(Study material)

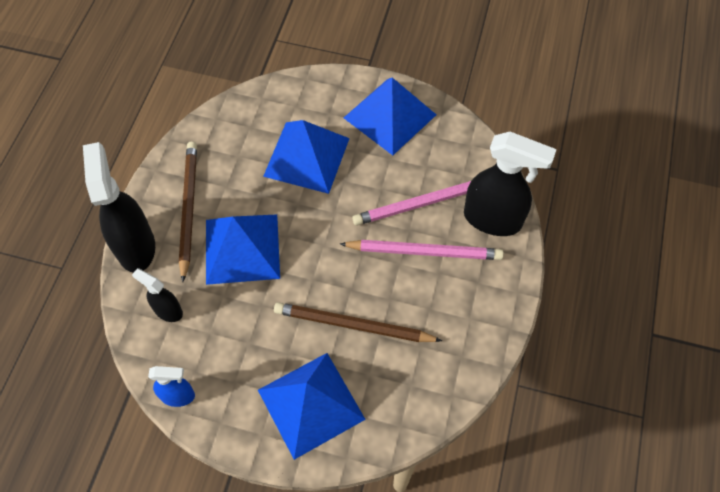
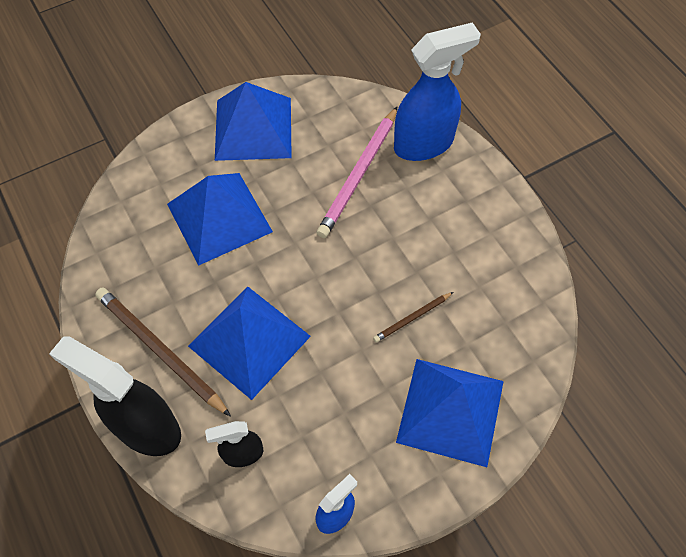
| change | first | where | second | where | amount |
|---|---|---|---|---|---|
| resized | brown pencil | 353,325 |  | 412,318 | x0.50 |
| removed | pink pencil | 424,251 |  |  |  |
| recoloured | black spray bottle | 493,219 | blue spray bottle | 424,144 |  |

(End Study material)

In your copy, include every record word for word but no pictures.

| change | first | where | second | where | amount |
|---|---|---|---|---|---|
| resized | brown pencil | 353,325 |  | 412,318 | x0.50 |
| removed | pink pencil | 424,251 |  |  |  |
| recoloured | black spray bottle | 493,219 | blue spray bottle | 424,144 |  |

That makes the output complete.